» **Task requirements**: Every line containing the string "Löffel" is to be copied from the records.

Before-and-after object lists:
--------------------------------
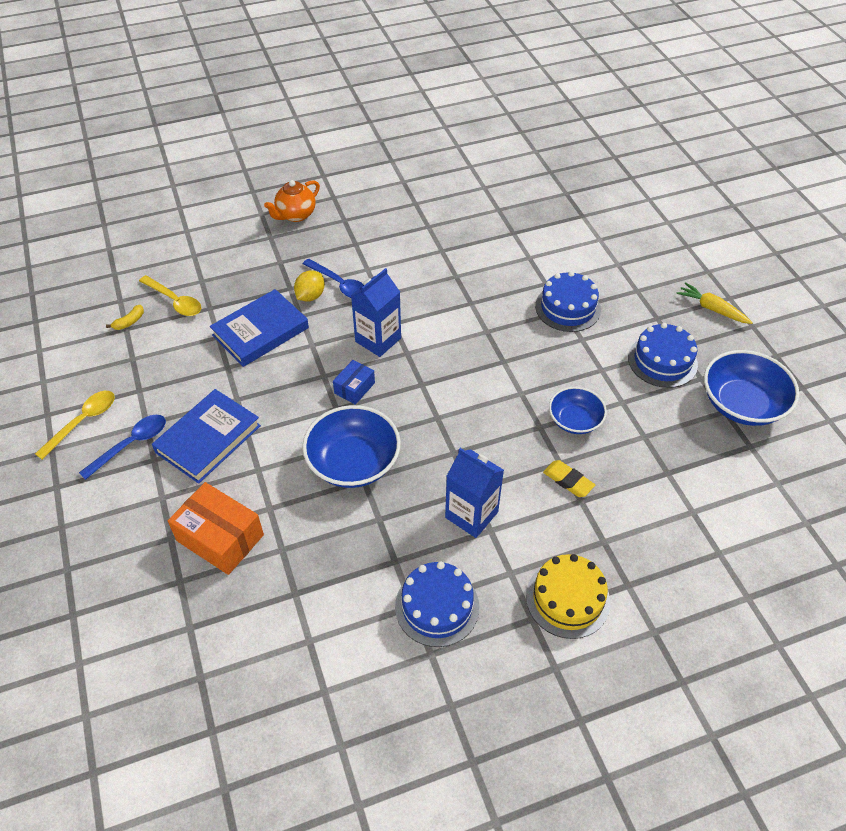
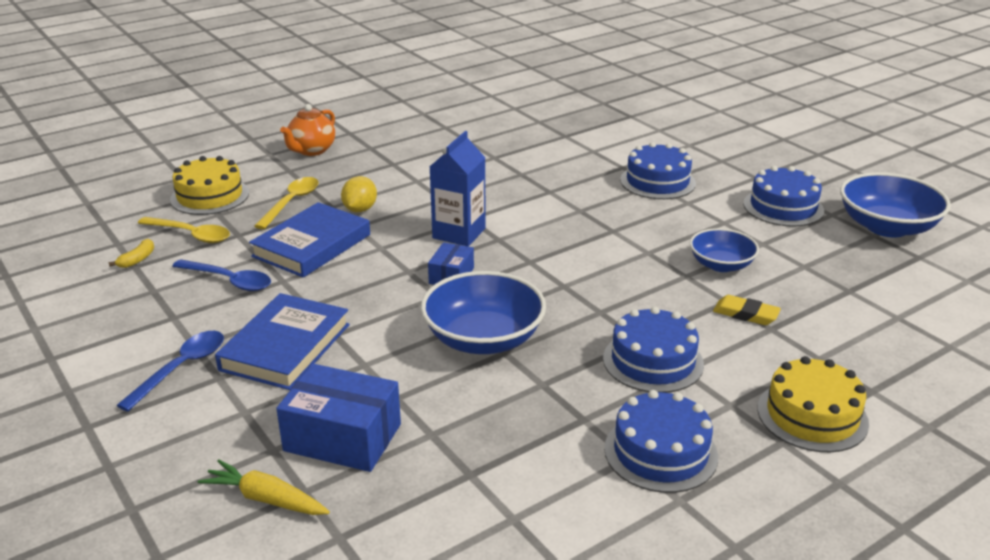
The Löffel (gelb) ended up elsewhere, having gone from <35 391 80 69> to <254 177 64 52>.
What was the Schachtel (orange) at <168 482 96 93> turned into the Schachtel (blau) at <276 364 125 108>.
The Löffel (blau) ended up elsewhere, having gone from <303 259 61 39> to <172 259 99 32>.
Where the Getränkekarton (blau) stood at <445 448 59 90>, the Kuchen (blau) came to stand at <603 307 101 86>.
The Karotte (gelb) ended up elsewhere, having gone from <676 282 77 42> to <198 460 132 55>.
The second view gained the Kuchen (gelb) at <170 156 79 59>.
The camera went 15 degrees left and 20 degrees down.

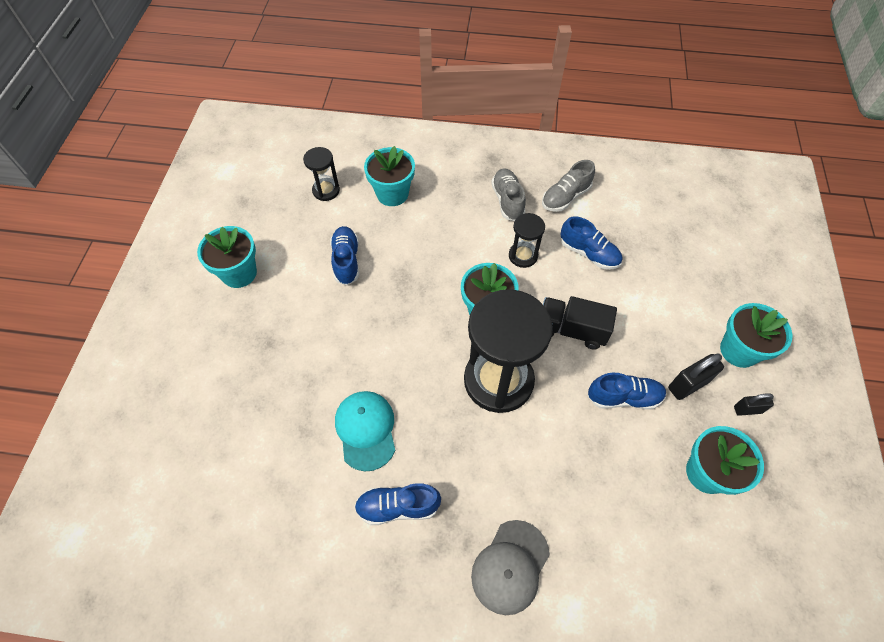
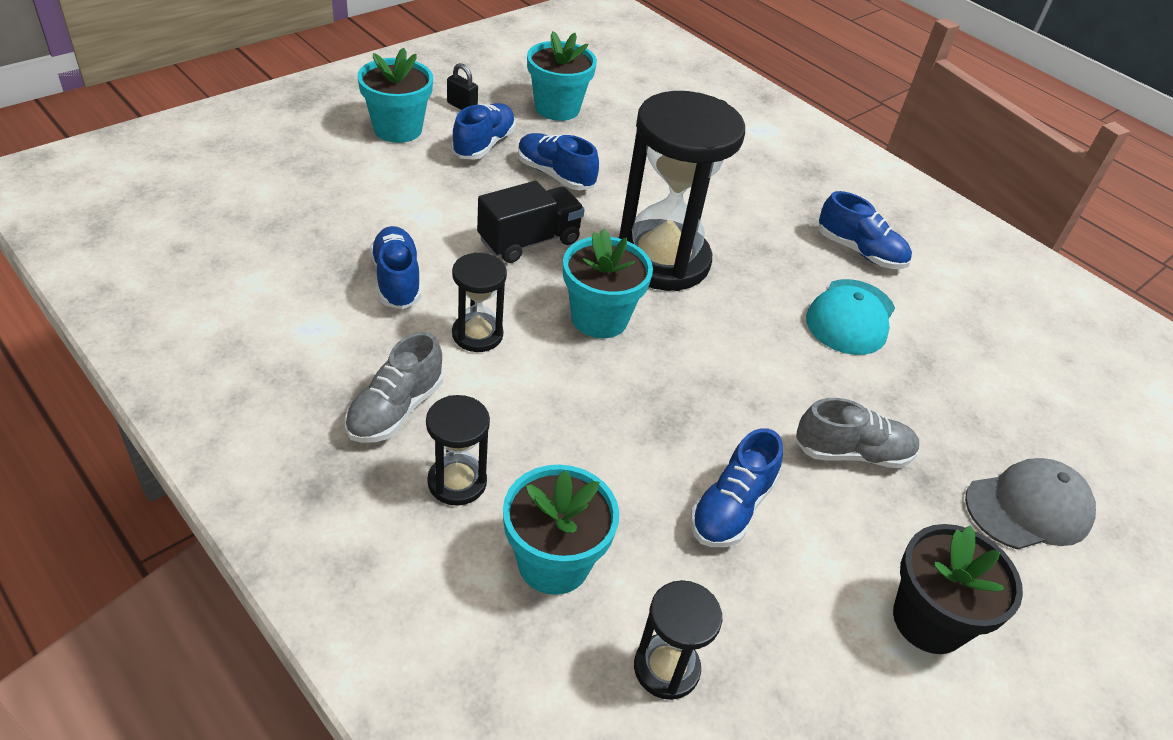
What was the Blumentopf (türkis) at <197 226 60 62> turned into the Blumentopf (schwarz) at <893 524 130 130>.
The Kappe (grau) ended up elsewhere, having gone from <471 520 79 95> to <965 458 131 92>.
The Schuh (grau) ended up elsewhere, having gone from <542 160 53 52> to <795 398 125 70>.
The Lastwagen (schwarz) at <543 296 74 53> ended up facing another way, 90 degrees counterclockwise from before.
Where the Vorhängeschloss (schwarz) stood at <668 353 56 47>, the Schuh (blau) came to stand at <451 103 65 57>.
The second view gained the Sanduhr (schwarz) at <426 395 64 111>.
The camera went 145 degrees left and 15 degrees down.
--------------------------------
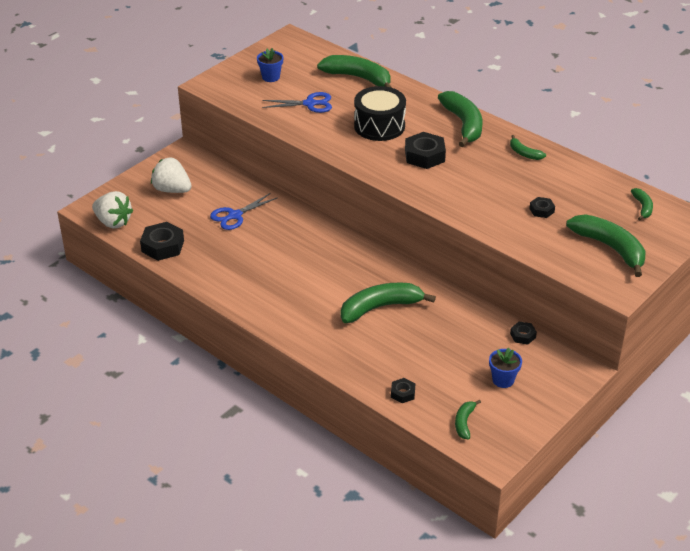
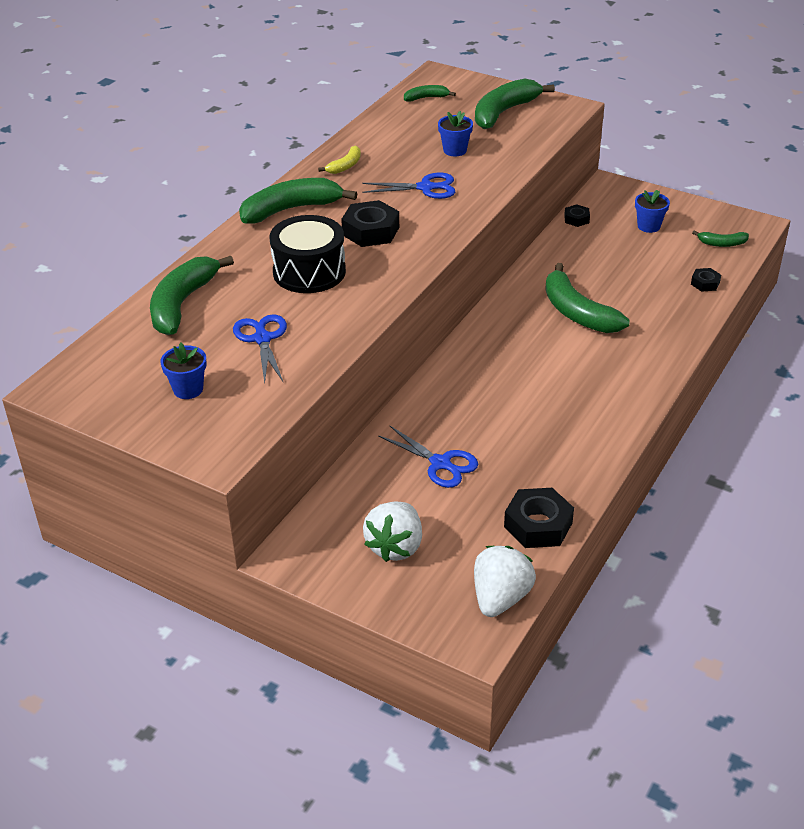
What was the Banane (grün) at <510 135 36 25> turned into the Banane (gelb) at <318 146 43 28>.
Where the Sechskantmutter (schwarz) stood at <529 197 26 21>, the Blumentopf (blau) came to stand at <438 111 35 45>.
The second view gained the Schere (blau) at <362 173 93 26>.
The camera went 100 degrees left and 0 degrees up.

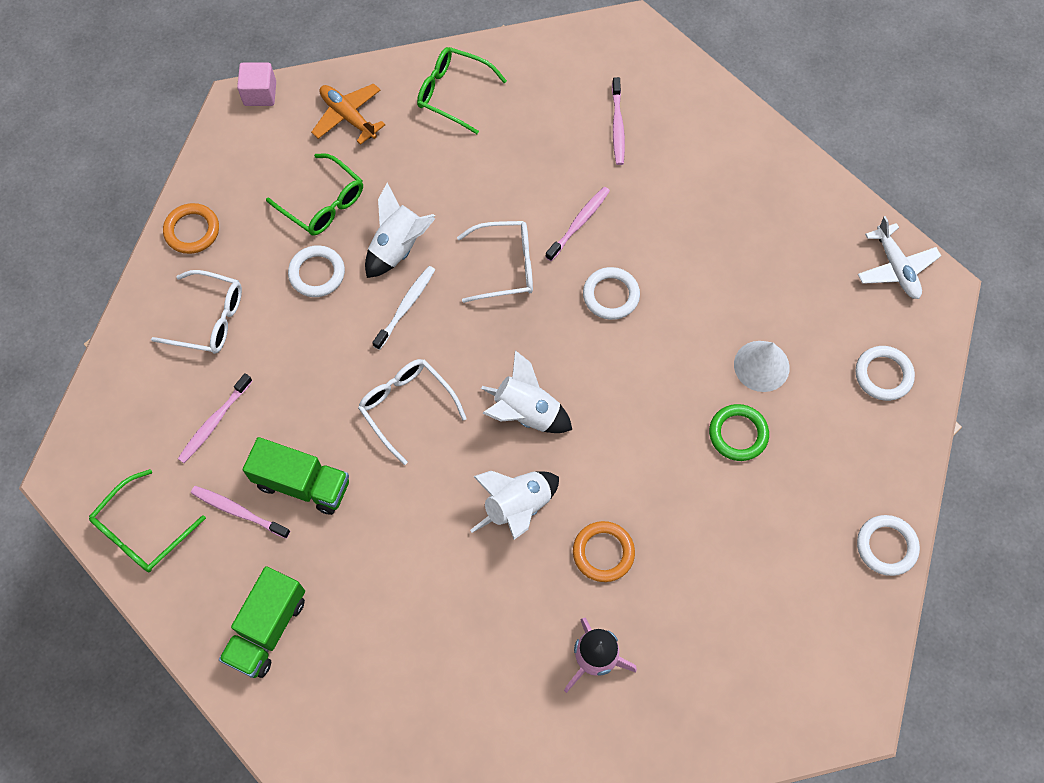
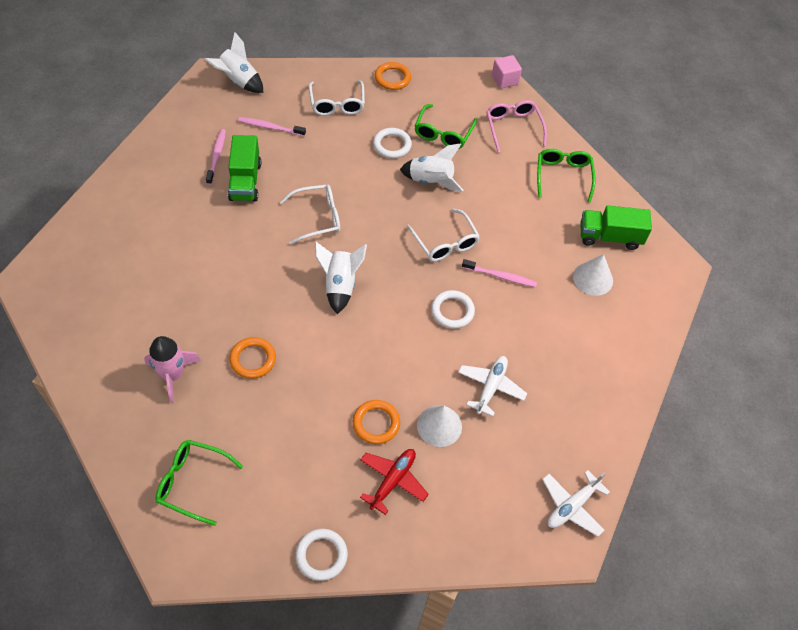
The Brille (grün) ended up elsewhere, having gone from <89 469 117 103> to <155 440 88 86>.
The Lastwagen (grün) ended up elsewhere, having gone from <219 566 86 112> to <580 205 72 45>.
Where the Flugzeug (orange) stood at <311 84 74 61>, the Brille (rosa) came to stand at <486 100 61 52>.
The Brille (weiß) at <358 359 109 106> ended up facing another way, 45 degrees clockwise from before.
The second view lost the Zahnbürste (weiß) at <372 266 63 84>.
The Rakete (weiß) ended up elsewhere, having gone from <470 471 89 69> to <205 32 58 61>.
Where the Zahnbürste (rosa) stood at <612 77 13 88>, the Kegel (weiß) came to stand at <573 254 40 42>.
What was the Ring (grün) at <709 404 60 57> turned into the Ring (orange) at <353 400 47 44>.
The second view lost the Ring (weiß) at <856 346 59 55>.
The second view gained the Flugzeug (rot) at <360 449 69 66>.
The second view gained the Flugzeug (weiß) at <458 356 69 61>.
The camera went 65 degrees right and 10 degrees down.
--------------------------------
» **Solution to this task**:
The Löffel (gelb) ended up elsewhere, having gone from <35 391 80 69> to <254 177 64 52>.
The Löffel (blau) ended up elsewhere, having gone from <303 259 61 39> to <172 259 99 32>.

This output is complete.